# Required work
Below are entries; copy exactly the lines from the one with "C202: 330nF (GND, VCC) -> 470nF (GND, VCC)" through the one with "U201 pin XOUT: USER -> none", both included, and leave out the rest.

=======

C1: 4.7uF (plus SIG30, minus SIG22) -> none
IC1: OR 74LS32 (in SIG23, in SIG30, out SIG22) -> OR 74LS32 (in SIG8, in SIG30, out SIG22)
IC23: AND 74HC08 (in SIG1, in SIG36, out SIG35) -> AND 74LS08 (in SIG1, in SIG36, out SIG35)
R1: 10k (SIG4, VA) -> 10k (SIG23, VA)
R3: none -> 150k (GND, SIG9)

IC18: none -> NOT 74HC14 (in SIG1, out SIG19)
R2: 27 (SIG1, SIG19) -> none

=======

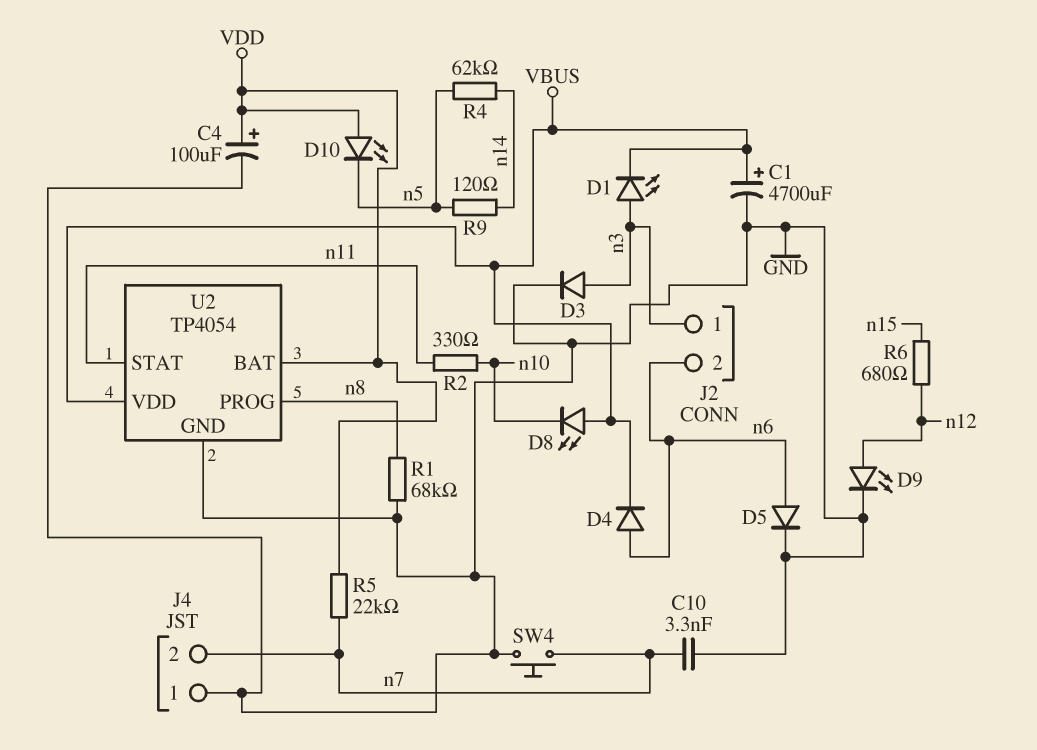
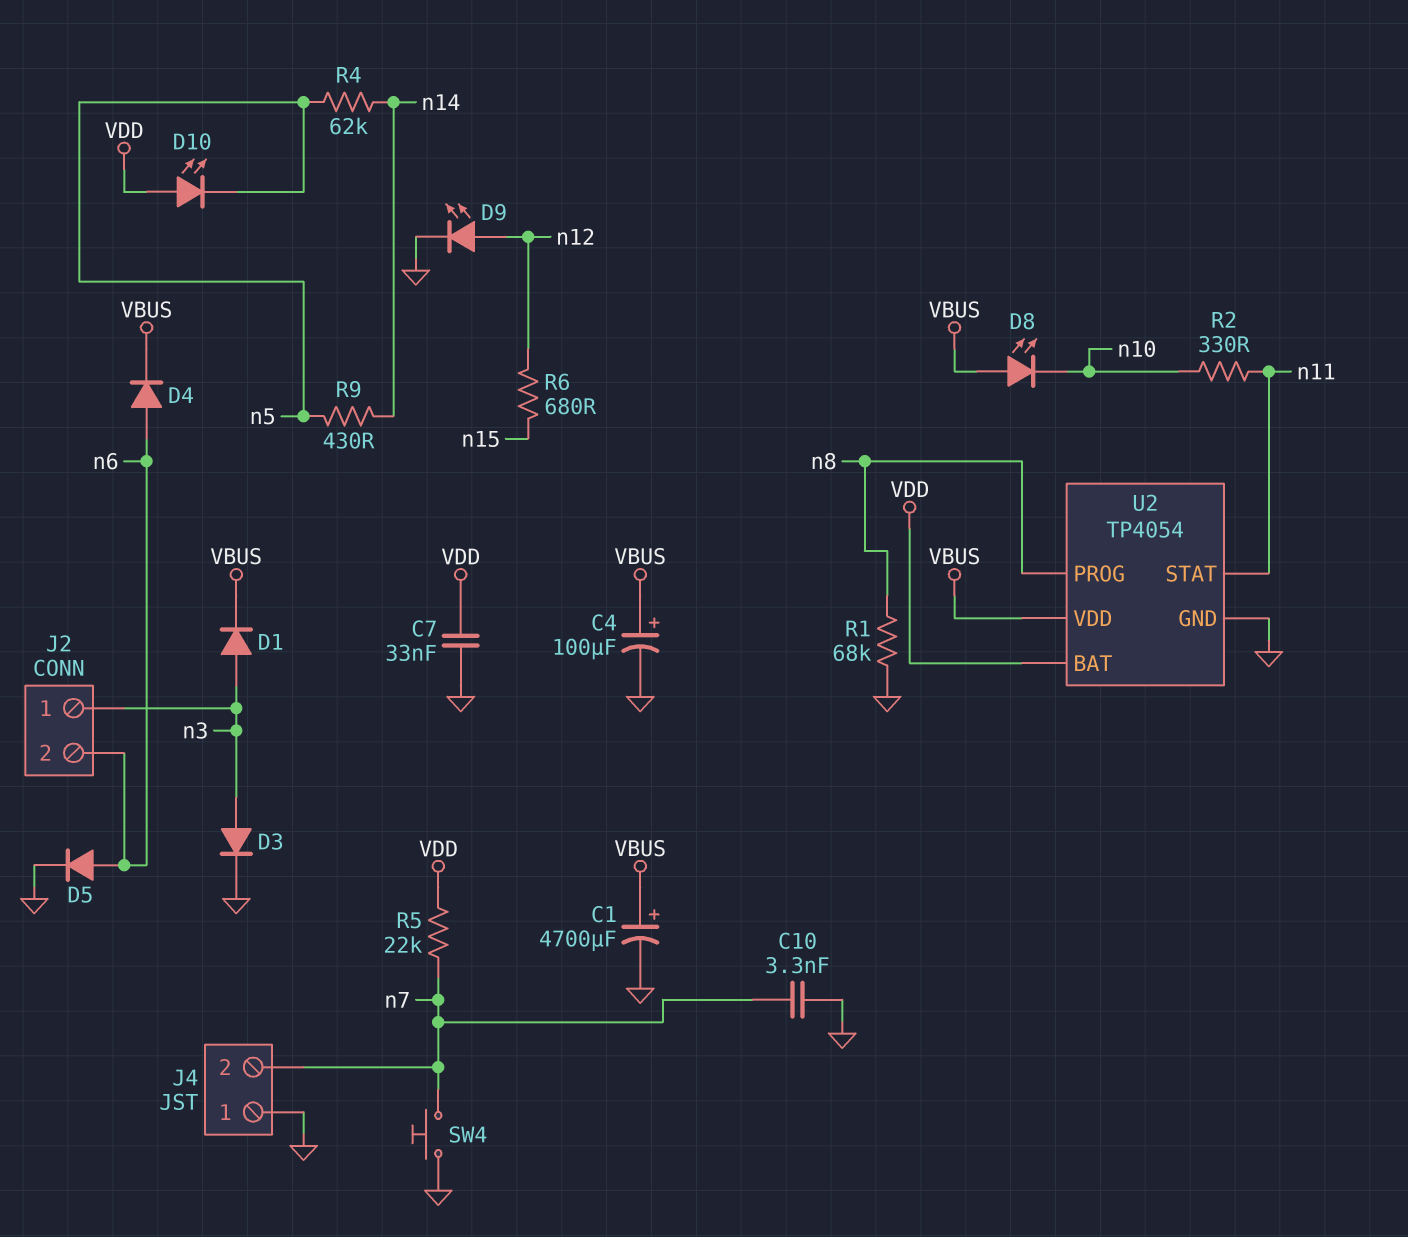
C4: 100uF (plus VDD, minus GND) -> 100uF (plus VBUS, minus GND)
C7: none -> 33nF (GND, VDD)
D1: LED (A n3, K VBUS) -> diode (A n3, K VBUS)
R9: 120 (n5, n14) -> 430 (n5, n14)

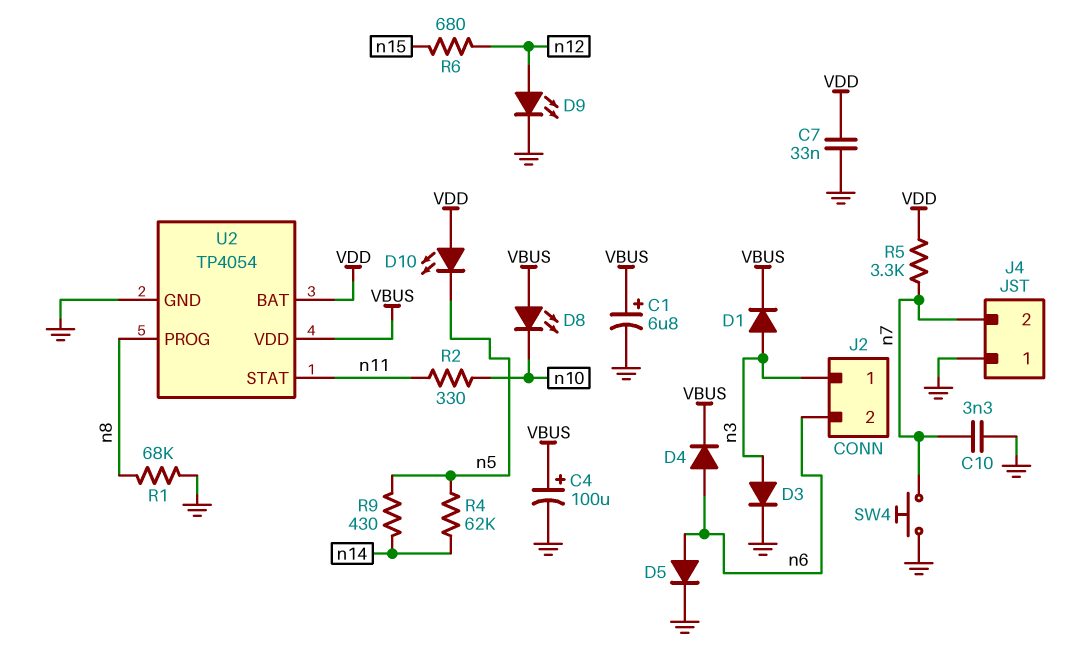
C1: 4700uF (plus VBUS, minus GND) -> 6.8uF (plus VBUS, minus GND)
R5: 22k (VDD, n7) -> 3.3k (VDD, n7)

=======

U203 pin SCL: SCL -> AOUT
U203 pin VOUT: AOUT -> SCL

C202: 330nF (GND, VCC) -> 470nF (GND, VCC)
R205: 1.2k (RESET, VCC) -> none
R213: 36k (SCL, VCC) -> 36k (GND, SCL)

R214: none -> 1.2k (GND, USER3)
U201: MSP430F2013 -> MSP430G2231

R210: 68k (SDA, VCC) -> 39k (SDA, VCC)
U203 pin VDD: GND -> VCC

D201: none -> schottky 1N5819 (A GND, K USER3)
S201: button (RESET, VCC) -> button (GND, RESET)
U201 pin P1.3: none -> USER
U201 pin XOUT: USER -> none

=======

# Exercise solution
C202: 330nF (GND, VCC) -> 470nF (GND, VCC)
R205: 1.2k (RESET, VCC) -> none
R213: 36k (SCL, VCC) -> 36k (GND, SCL)

R214: none -> 1.2k (GND, USER3)
U201: MSP430F2013 -> MSP430G2231

R210: 68k (SDA, VCC) -> 39k (SDA, VCC)
U203 pin VDD: GND -> VCC

D201: none -> schottky 1N5819 (A GND, K USER3)
S201: button (RESET, VCC) -> button (GND, RESET)
U201 pin P1.3: none -> USER
U201 pin XOUT: USER -> none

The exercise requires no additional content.